------ Listed entries ------

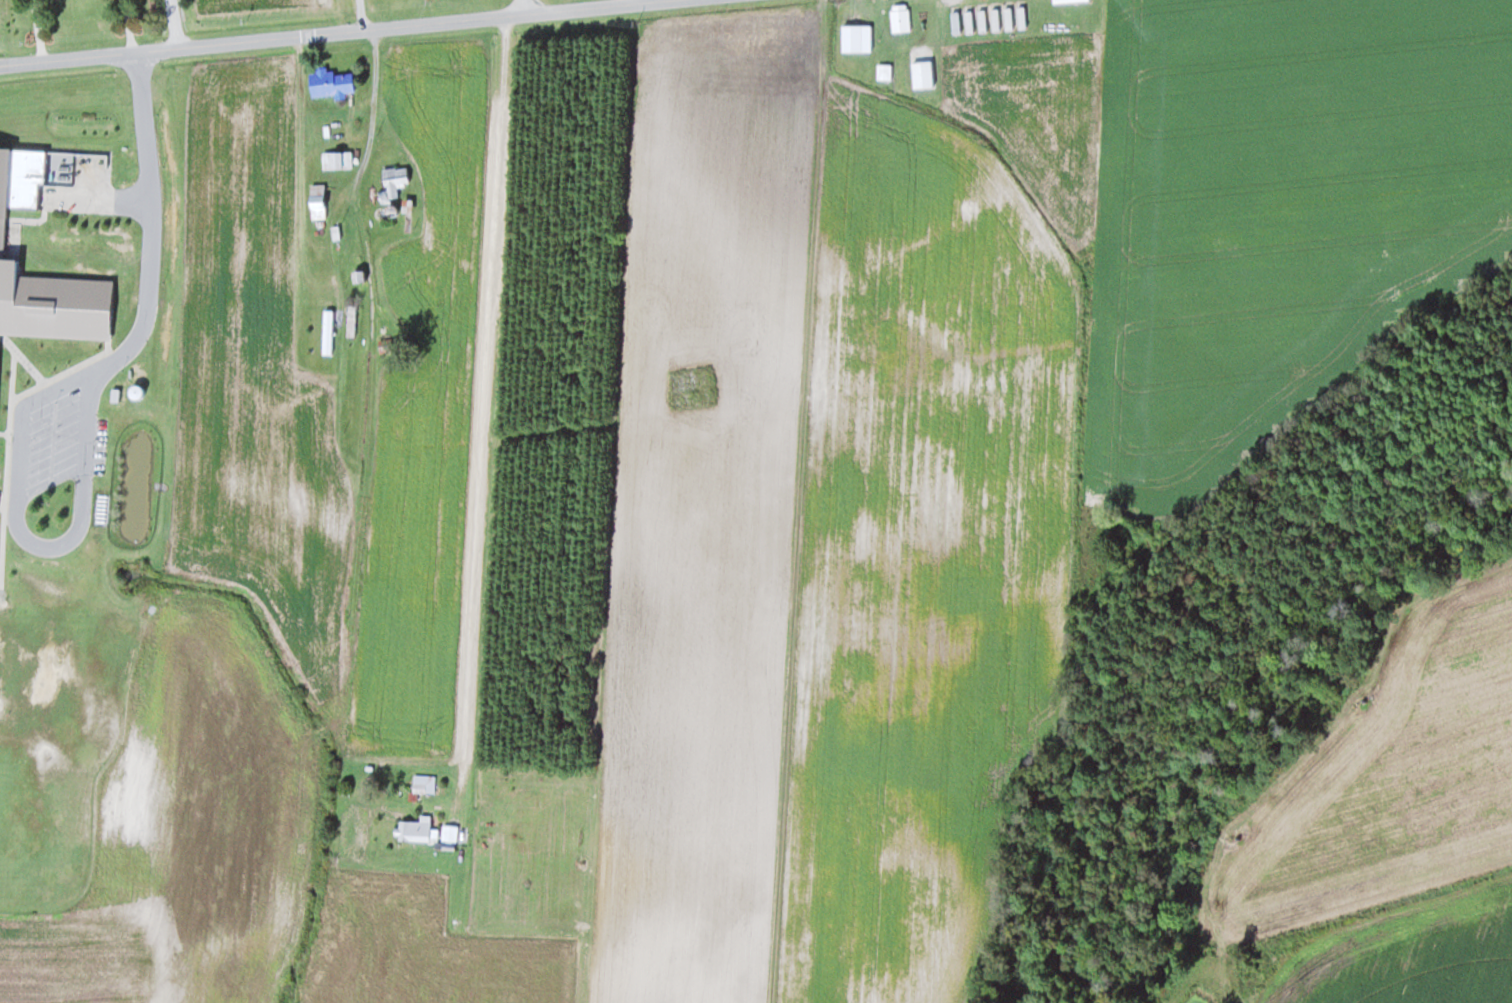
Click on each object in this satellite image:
building: (1069, 0)
road: (528, 6)
building: (1022, 17)
building: (900, 18)
building: (1009, 18)
building: (995, 19)
building: (969, 21)
building: (982, 21)
road: (168, 24)
road: (326, 35)
building: (331, 82)
building: (337, 159)
building: (395, 180)
building: (316, 200)
building: (406, 213)
building: (351, 321)
building: (327, 331)
road: (127, 343)
road: (64, 381)
road: (369, 393)
building: (392, 435)
road: (16, 447)
road: (474, 447)
building: (423, 784)
building: (418, 830)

------

#### Activity:
Given the entries above, say how many lines include the word "road", and write nothing besides the number.

#### Solution for this problem:
8